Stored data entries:
* * * *
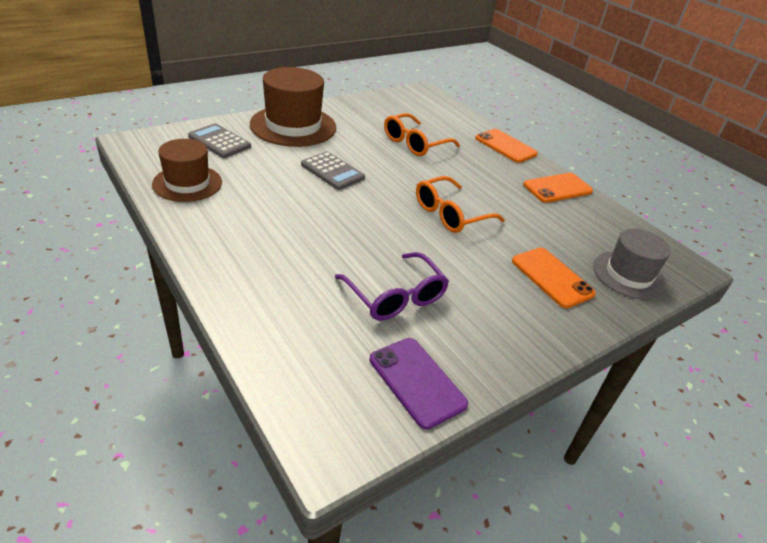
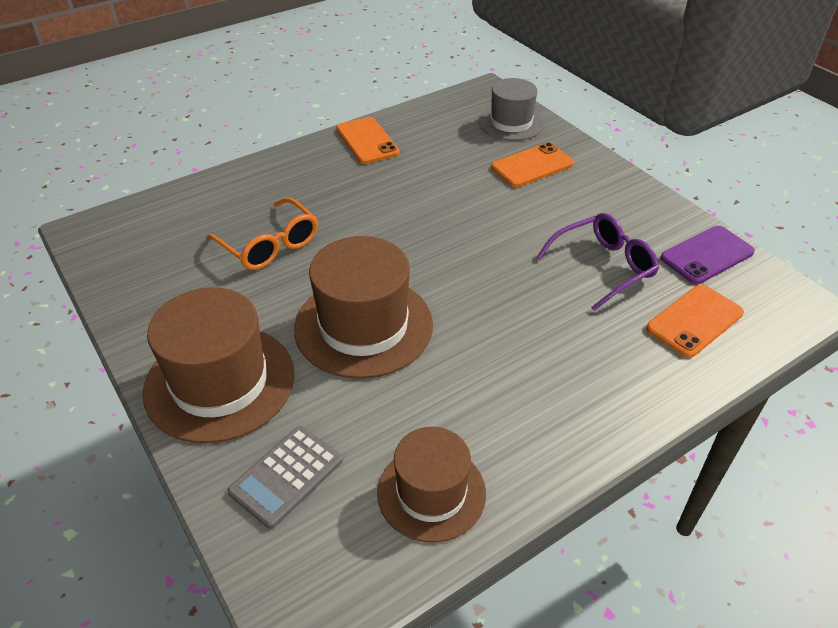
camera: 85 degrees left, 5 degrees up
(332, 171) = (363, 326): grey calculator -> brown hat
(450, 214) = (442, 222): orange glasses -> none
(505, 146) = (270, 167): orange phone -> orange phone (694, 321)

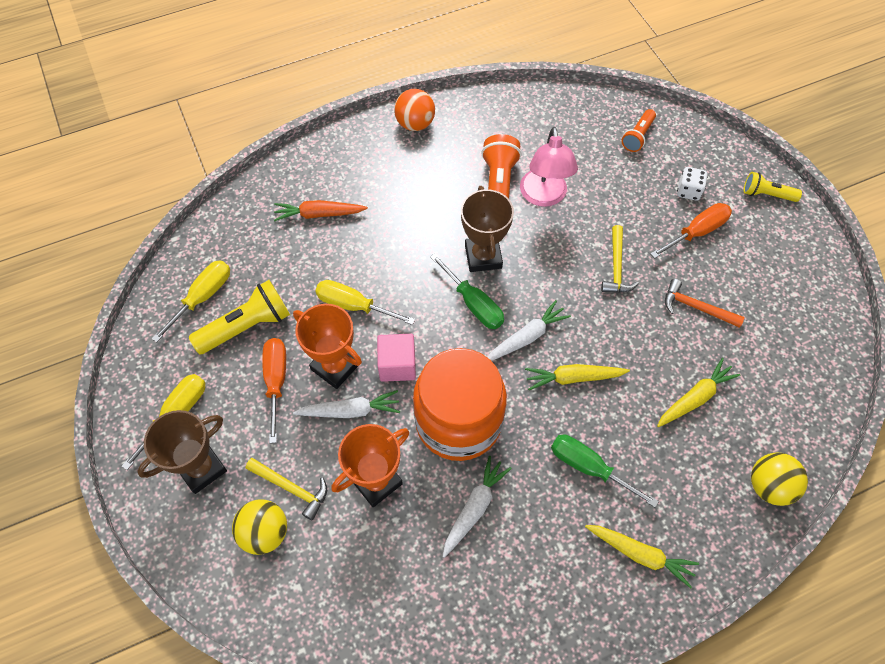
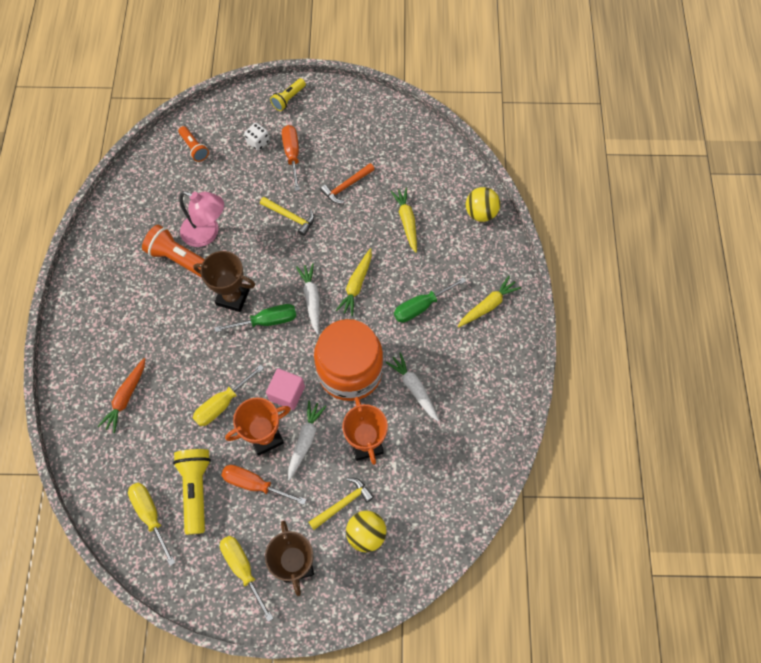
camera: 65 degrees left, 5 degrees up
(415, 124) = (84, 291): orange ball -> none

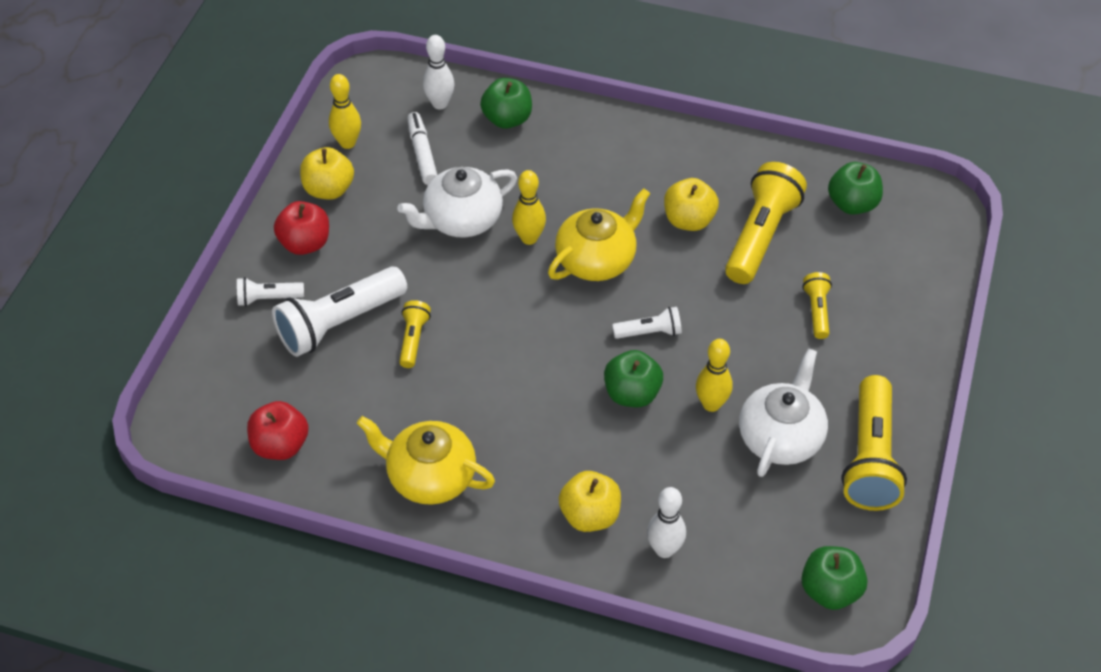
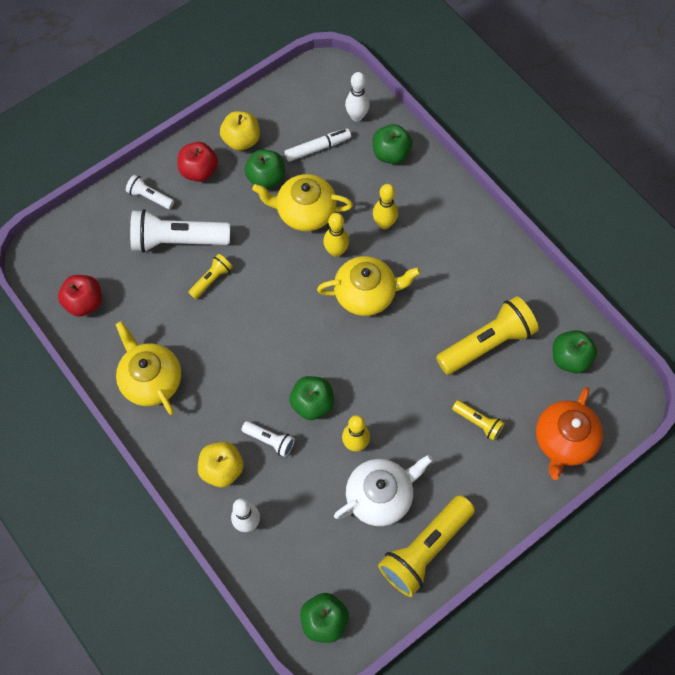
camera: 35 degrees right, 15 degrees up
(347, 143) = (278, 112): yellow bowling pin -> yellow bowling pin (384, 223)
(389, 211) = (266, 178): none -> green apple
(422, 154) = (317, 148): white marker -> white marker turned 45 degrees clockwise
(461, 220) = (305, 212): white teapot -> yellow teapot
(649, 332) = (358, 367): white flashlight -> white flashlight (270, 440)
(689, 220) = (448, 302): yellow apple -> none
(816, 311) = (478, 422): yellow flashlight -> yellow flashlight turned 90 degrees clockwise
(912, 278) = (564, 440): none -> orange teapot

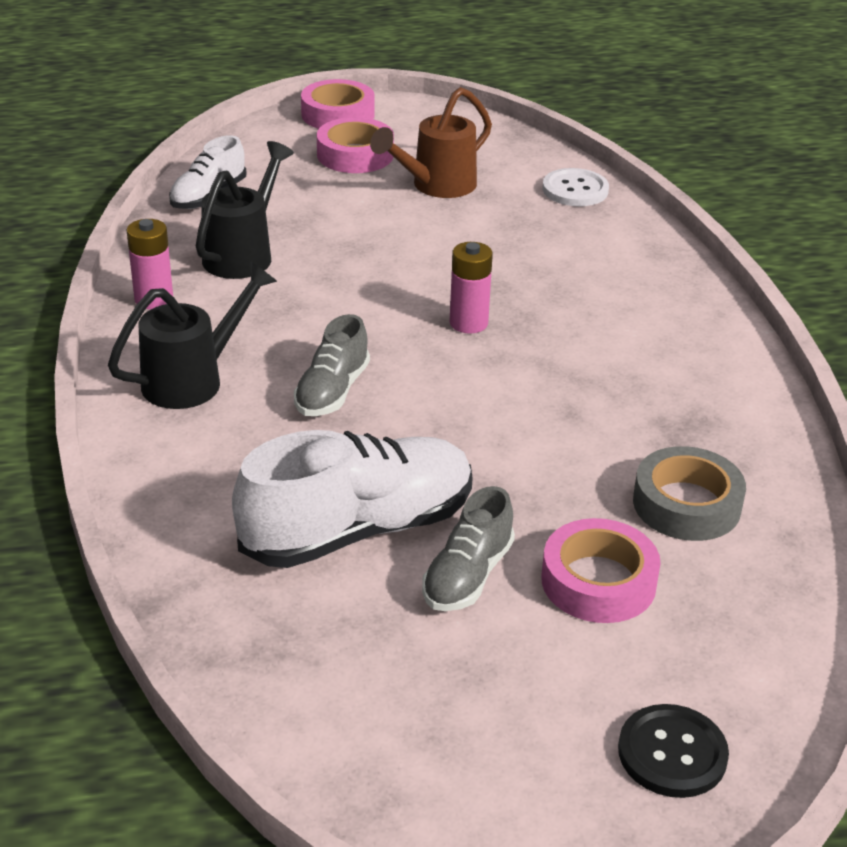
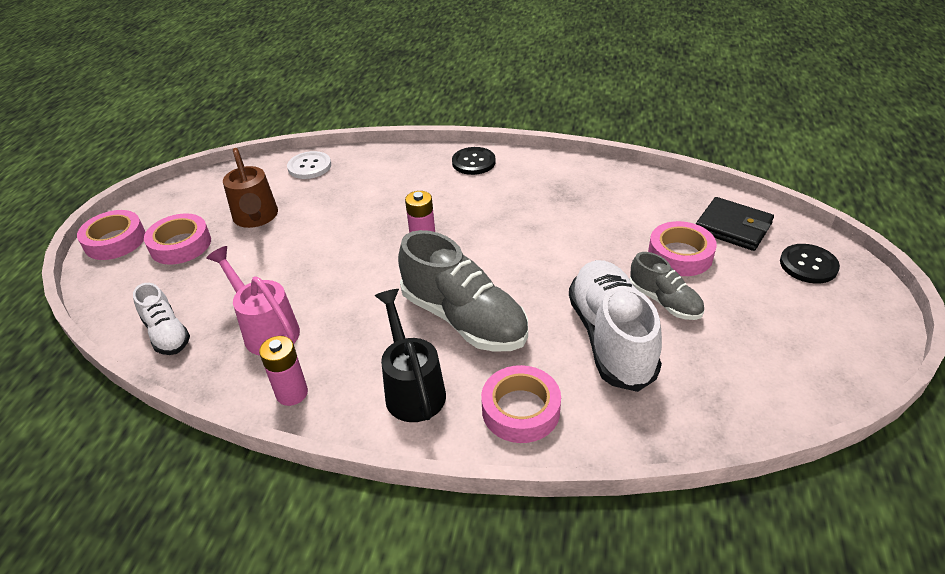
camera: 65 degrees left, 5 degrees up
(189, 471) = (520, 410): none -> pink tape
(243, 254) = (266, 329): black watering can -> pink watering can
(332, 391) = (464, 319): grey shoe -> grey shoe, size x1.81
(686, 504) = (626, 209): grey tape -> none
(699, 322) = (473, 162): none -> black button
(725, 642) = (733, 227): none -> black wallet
* * * *
#### Task item:
Using the data above, set down each line from the line with "(912, 278) = (564, 440): none" to the line with "(699, 322) = (473, 162): none -> black button" exactly, both ends included, and leave the pictures behind. Nothing else belongs.

#### Output for this task:
(912, 278) = (564, 440): none -> orange teapot

camera: 65 degrees left, 5 degrees up
(189, 471) = (520, 410): none -> pink tape
(243, 254) = (266, 329): black watering can -> pink watering can
(332, 391) = (464, 319): grey shoe -> grey shoe, size x1.81
(686, 504) = (626, 209): grey tape -> none
(699, 322) = (473, 162): none -> black button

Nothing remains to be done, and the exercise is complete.